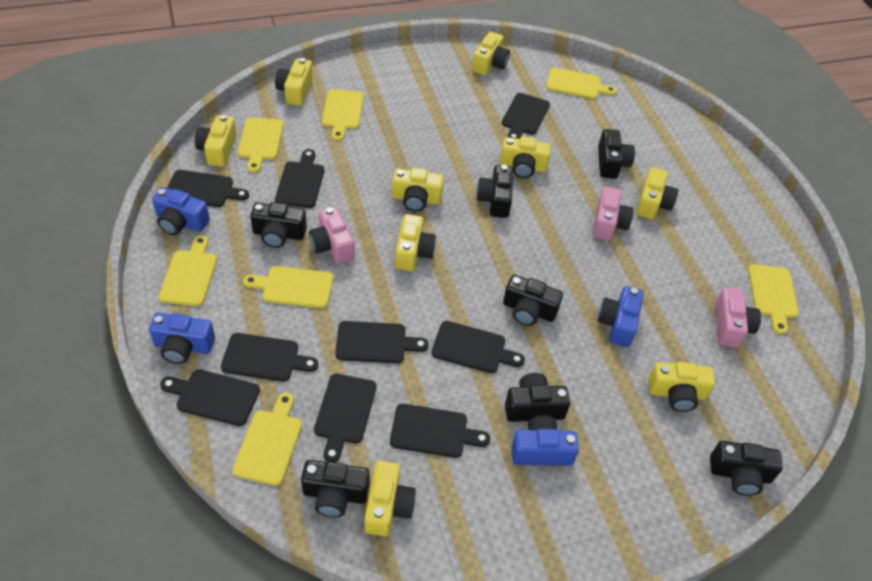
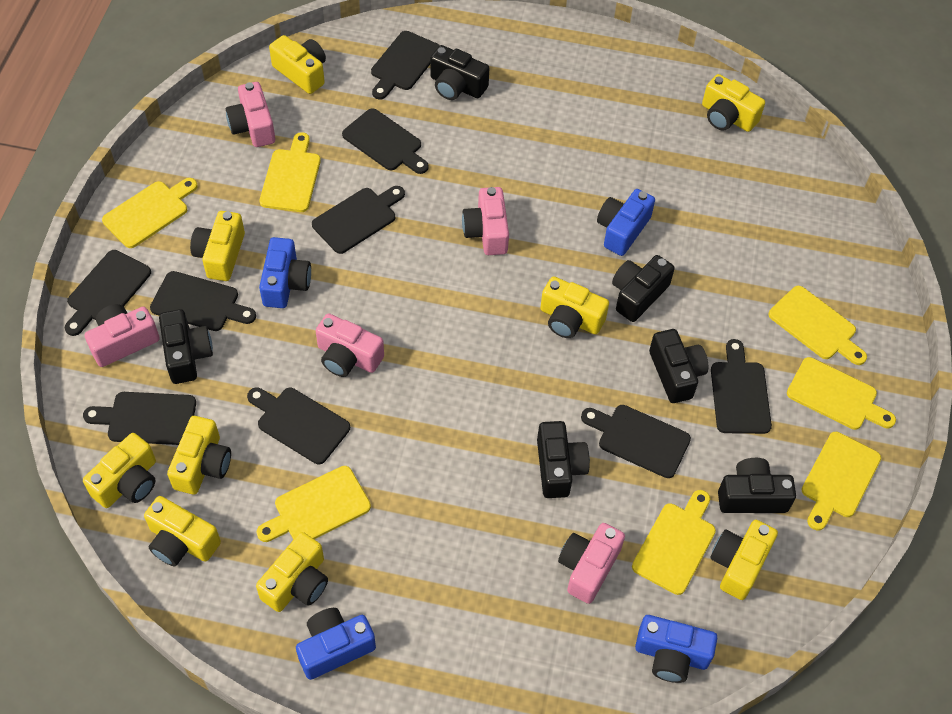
black camera: 7 -> 6
pink camera: 3 -> 5

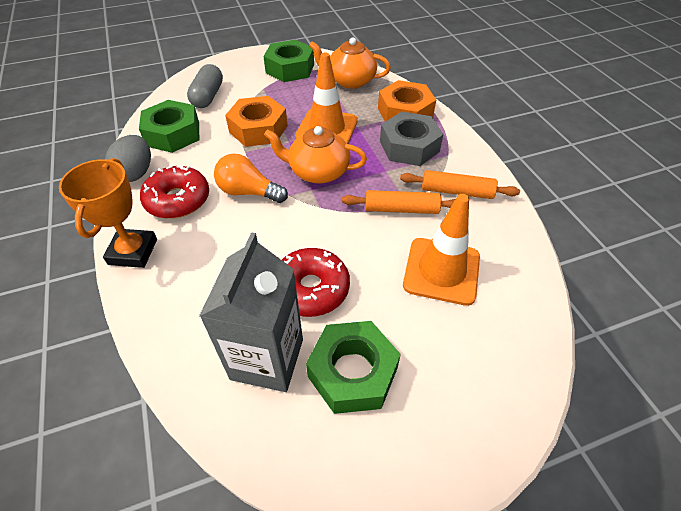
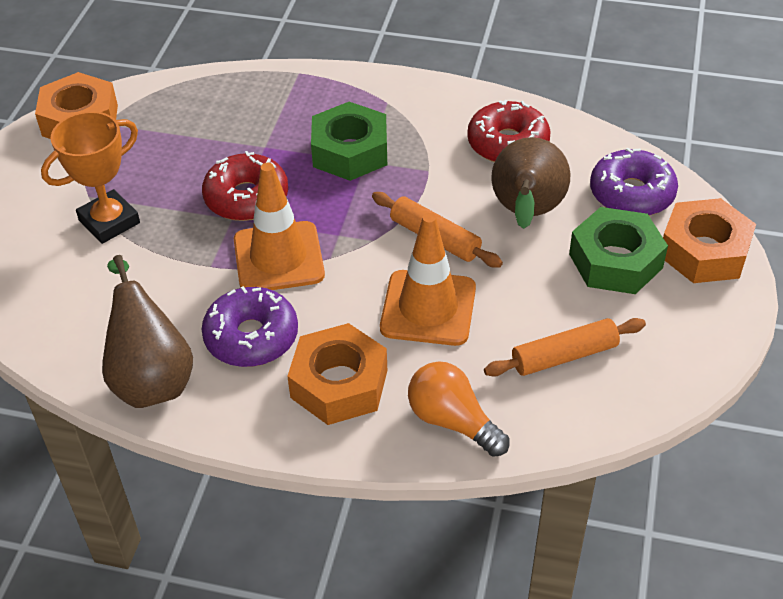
brown pear: 0 -> 2
green nut: 3 -> 2
grey capsule: 1 -> 0
grey carton: 1 -> 0
grey egg: 1 -> 0
grey nut: 1 -> 0
orange nut: 2 -> 3
orange teapot: 2 -> 0
purple donut: 0 -> 2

_Task brief_
Repeat the material exactly and drop each image.

_Your response_
black camera: 7 -> 6
pink camera: 3 -> 5

brown pear: 0 -> 2
green nut: 3 -> 2
grey capsule: 1 -> 0
grey carton: 1 -> 0
grey egg: 1 -> 0
grey nut: 1 -> 0
orange nut: 2 -> 3
orange teapot: 2 -> 0
purple donut: 0 -> 2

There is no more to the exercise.